■ WHAT IS EXPECTED ■
Nothing but the exact lines from the one containing "camera: 10 degrees left, 0 degrees up" through the last line of the records below belongs in your answer.

■ DATA ■

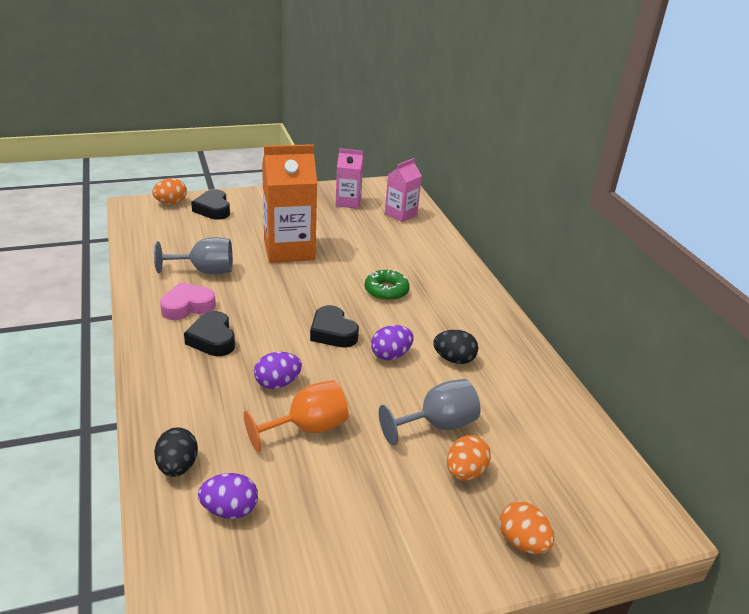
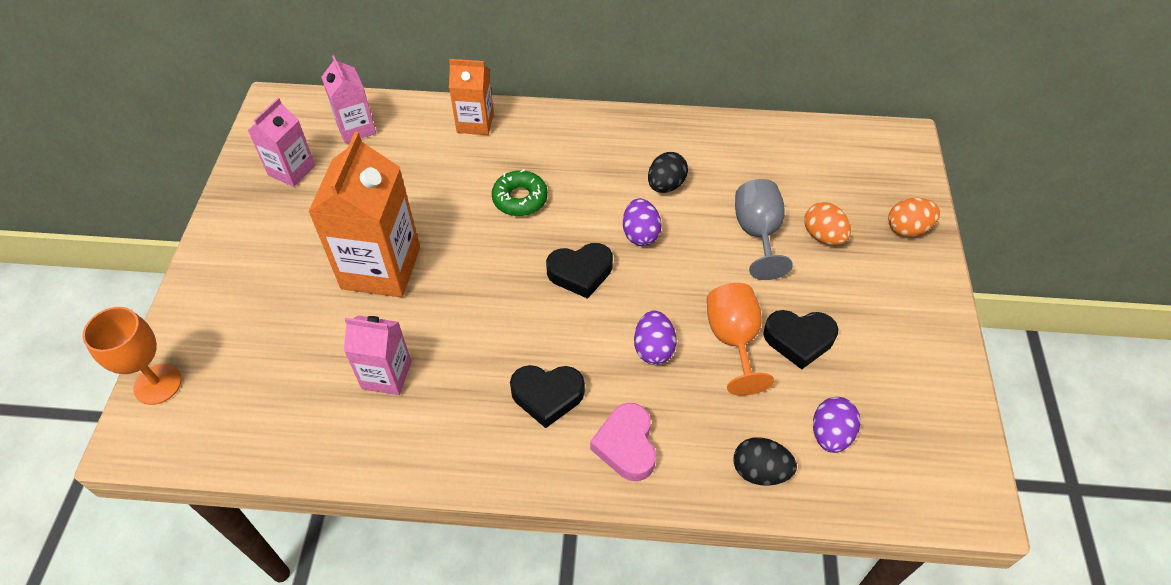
camera: 65 degrees left, 20 degrees up
(171, 203) = (158, 384): orange egg -> orange goblet
(187, 306) = (464, 411): pink heart -> pink heart (626, 445)
(205, 271) = (386, 375): grey goblet -> pink carton
(213, 209) = (215, 331): black heart -> black heart (799, 340)
(444, 257) = (475, 123): none -> orange carton

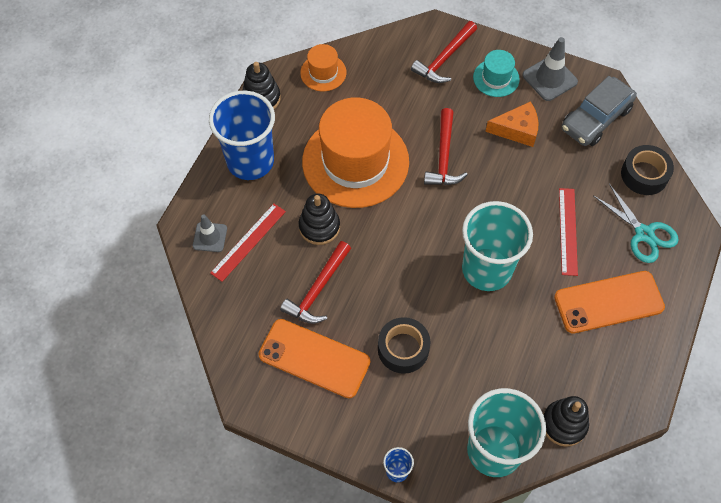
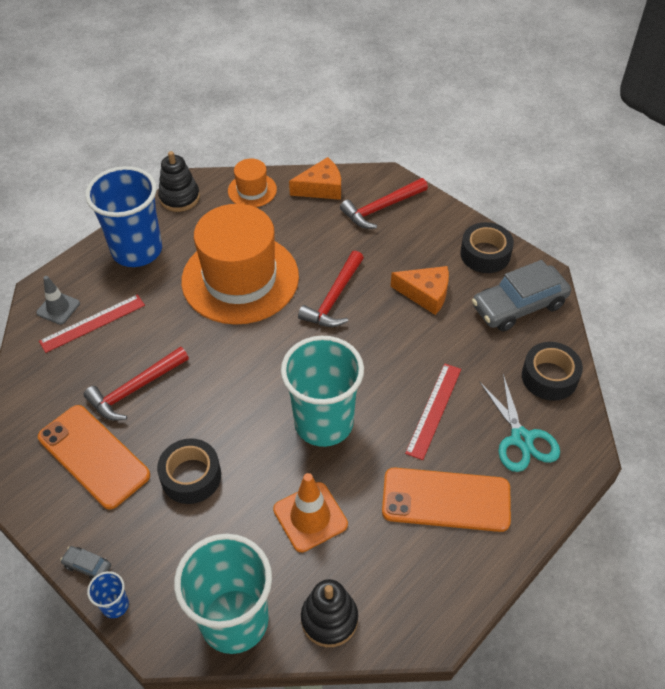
camera: 20 degrees right, 10 degrees down
(319, 227) = (170, 329): black stacking toy -> none
(358, 448) = (87, 566): none -> grey car
(383, 53) = (321, 188): none -> orange cheese
(496, 78) = (427, 239): turquoise hat -> none
(512, 350) = (310, 517): none -> orange traffic cone
(549, 78) = (485, 254): grey traffic cone -> black tape

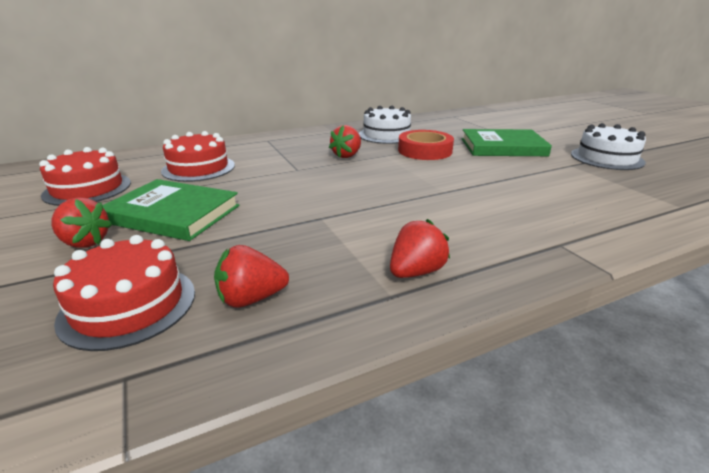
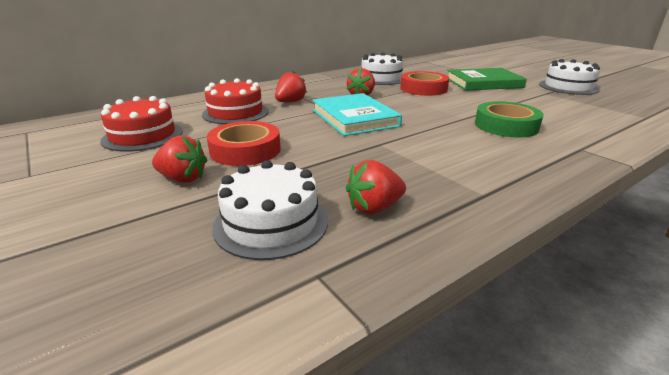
camera: 10 degrees left, 0 degrees up
(129, 305) = (271, 223): red cake -> white cake
(173, 214) = (245, 150): green book -> red tape
(318, 183) = (354, 118): none -> turquoise book
(416, 272) = (490, 176): red strawberry -> red strawberry (290, 102)
(487, 205) = (506, 126): none -> green tape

■ RESPONSE AREA ■
camera: 10 degrees left, 0 degrees up
(129, 305) = (271, 223): red cake -> white cake
(173, 214) = (245, 150): green book -> red tape
(318, 183) = (354, 118): none -> turquoise book
(416, 272) = (490, 176): red strawberry -> red strawberry (290, 102)
(487, 205) = (506, 126): none -> green tape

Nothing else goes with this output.